PROBLEM TO SOLVE: Look through the data below for the line with "(310, 218) = (571, 309): red" and the line with "camera: 100 degrees right, 20 degrees down", then output those two and all lines in between, exactly as written.

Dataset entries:
= = =

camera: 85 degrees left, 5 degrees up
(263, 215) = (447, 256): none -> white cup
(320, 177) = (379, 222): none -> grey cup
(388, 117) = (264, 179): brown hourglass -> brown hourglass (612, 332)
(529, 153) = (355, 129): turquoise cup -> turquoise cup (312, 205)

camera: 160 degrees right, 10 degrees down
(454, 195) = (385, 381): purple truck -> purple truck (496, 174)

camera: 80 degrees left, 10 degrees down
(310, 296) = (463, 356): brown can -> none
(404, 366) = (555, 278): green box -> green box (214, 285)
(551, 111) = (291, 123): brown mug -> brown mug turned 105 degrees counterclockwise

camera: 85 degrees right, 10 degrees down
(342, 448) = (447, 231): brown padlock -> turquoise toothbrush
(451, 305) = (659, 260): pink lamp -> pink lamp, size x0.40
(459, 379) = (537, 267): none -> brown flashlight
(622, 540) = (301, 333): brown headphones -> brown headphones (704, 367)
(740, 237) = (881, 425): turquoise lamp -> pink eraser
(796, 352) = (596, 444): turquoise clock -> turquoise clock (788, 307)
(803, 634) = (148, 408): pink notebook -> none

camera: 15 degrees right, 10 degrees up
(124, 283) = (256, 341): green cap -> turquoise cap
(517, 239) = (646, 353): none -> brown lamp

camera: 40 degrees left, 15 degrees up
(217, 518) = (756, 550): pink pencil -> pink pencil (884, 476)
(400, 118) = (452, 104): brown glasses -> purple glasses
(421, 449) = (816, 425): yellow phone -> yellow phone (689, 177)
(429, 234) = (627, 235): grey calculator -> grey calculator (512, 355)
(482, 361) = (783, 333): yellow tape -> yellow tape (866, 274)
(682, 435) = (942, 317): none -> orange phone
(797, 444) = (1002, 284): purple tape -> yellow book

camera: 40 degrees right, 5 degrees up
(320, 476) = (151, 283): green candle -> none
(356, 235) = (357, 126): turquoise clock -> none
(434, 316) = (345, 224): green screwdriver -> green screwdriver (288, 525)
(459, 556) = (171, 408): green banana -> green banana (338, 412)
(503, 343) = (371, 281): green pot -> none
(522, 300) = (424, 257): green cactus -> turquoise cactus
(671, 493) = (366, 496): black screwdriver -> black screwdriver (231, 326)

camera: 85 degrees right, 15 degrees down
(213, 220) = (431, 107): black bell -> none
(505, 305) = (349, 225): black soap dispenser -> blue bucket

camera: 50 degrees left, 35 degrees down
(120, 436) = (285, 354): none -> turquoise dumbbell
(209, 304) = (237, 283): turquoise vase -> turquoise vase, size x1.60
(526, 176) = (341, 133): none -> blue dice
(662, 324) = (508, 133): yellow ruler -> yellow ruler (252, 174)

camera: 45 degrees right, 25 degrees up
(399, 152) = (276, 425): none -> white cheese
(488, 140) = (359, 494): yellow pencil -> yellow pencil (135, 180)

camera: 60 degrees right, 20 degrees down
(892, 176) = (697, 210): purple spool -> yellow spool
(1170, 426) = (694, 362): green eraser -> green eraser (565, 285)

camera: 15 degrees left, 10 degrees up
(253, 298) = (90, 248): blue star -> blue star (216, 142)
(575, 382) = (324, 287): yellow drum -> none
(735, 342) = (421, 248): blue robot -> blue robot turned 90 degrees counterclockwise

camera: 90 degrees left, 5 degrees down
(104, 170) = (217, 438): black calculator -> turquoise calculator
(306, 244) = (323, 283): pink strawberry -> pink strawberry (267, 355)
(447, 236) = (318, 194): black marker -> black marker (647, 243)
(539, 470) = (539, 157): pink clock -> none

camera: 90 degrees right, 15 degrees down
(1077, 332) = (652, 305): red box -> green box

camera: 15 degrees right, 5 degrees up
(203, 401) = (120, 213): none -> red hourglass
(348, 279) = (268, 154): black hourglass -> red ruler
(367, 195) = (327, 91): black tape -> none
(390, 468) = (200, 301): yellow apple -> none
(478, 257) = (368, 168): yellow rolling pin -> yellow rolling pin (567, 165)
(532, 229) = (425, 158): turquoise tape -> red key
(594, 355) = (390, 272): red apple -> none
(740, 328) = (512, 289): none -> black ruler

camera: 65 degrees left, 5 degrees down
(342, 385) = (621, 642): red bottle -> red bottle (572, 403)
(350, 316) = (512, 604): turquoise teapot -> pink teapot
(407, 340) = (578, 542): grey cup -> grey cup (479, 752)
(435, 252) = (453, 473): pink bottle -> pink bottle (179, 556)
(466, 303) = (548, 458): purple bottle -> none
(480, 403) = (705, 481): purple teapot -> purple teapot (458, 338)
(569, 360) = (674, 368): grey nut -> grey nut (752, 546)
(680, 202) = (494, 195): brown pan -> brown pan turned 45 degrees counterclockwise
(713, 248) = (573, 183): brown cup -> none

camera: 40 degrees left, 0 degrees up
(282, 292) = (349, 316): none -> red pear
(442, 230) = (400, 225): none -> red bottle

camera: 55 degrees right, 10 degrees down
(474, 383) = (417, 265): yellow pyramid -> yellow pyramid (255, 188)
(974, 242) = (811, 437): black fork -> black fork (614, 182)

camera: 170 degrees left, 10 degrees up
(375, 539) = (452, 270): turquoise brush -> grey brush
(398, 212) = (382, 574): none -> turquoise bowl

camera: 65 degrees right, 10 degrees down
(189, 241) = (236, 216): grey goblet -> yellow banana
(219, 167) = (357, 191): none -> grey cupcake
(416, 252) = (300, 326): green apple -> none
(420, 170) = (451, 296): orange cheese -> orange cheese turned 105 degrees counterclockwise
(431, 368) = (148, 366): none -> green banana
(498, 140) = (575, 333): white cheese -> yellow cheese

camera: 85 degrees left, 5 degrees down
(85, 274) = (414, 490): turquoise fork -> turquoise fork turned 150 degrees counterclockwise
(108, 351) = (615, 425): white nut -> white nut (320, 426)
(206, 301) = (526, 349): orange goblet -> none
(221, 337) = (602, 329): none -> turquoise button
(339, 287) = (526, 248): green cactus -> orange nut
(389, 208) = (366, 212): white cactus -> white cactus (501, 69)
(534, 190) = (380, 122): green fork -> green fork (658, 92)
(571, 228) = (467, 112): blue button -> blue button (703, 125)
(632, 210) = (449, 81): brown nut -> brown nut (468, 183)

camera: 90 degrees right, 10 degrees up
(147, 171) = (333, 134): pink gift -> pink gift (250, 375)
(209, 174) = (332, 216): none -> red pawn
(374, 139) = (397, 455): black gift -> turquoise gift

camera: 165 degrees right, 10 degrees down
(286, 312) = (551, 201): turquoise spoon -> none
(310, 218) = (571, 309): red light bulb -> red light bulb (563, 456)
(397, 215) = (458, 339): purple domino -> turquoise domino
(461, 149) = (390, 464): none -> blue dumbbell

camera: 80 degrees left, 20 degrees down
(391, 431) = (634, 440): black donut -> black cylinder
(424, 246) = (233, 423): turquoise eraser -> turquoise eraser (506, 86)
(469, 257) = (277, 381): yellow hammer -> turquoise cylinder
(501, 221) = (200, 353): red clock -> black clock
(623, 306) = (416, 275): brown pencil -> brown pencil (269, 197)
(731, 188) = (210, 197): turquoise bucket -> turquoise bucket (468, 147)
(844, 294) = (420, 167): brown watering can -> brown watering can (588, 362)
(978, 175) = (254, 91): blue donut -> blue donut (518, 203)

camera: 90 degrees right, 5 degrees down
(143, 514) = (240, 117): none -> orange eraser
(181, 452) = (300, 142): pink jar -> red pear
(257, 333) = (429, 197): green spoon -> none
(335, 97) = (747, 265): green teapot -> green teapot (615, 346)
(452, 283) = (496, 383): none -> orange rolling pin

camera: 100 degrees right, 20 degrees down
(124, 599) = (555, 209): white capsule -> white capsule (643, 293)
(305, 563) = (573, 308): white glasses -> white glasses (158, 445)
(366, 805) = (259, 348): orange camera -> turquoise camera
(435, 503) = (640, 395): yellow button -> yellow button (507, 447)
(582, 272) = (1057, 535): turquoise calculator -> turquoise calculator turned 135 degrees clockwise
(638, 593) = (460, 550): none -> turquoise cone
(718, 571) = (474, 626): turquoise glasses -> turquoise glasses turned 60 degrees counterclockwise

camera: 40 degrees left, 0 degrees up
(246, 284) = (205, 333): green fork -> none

= = =

EXPECTED ANSWER:
(310, 218) = (571, 309): red light bulb -> red light bulb (563, 456)
(397, 215) = (458, 339): purple domino -> turquoise domino
(461, 149) = (390, 464): none -> blue dumbbell

camera: 80 degrees left, 20 degrees down
(391, 431) = (634, 440): black donut -> black cylinder
(424, 246) = (233, 423): turquoise eraser -> turquoise eraser (506, 86)
(469, 257) = (277, 381): yellow hammer -> turquoise cylinder
(501, 221) = (200, 353): red clock -> black clock
(623, 306) = (416, 275): brown pencil -> brown pencil (269, 197)
(731, 188) = (210, 197): turquoise bucket -> turquoise bucket (468, 147)
(844, 294) = (420, 167): brown watering can -> brown watering can (588, 362)
(978, 175) = (254, 91): blue donut -> blue donut (518, 203)

camera: 90 degrees right, 5 degrees down
(143, 514) = (240, 117): none -> orange eraser
(181, 452) = (300, 142): pink jar -> red pear
(257, 333) = (429, 197): green spoon -> none
(335, 97) = (747, 265): green teapot -> green teapot (615, 346)
(452, 283) = (496, 383): none -> orange rolling pin

camera: 100 degrees right, 20 degrees down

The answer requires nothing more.